> **Task goal**: Only the lines from the one with "red stacking toy [150,252,191,301]" through the end of the material below belong in the reply; transcribe them exactly.

=== Section Start ===

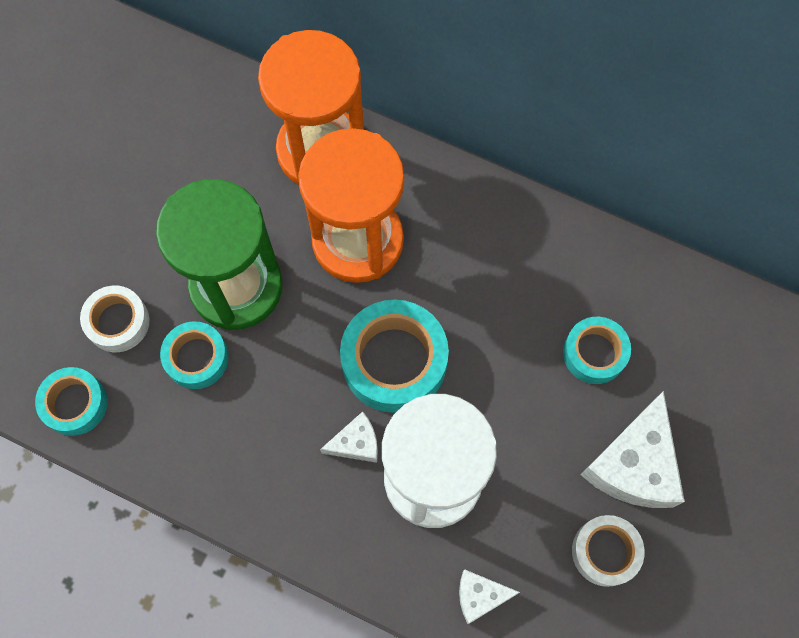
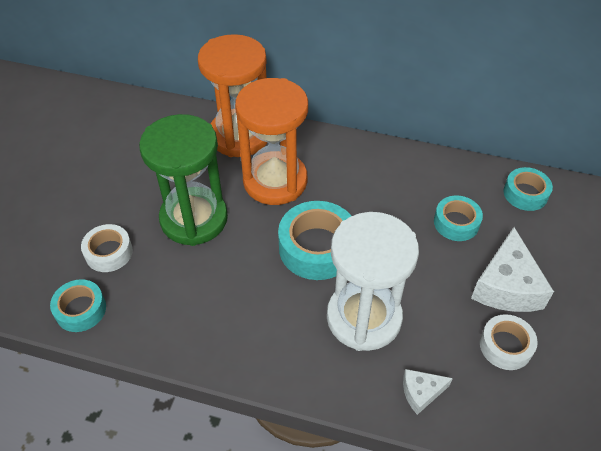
camera: 10 degrees left, 20 degrees down
turquoise tape [160,321,229,389] -> turquoise tape moved to [504,167,553,211]
white cheese [320,412,378,463] -> none

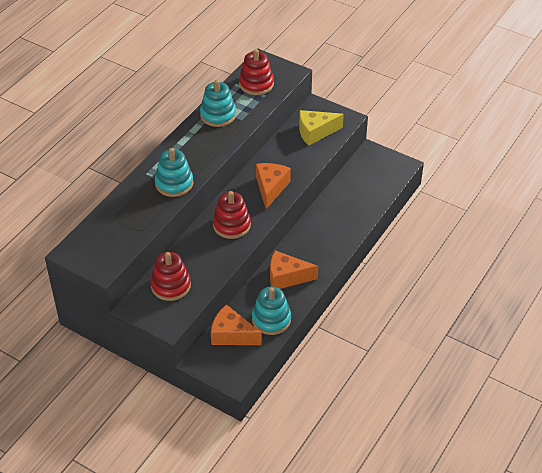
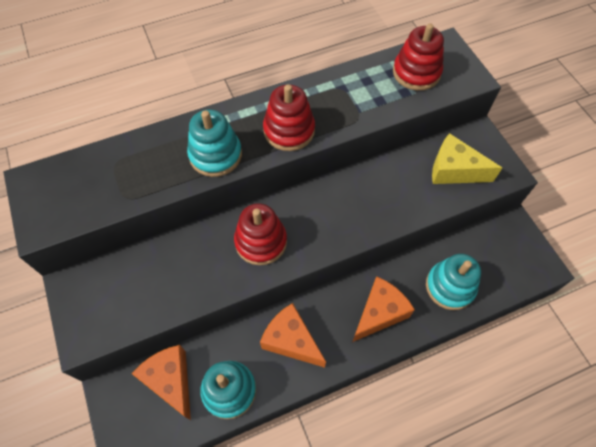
camera: 35 degrees right, 15 degrees up
red stacking toy [150,252,191,301] -> red stacking toy moved to [263,84,315,151]
turquoise stacking toy [200,80,236,127] -> turquoise stacking toy moved to [426,254,481,310]
orange cheese [256,163,291,209] -> orange cheese moved to [353,276,415,342]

=== Section End ===

> **Task solution**:
red stacking toy [150,252,191,301] -> red stacking toy moved to [263,84,315,151]
turquoise stacking toy [200,80,236,127] -> turquoise stacking toy moved to [426,254,481,310]
orange cheese [256,163,291,209] -> orange cheese moved to [353,276,415,342]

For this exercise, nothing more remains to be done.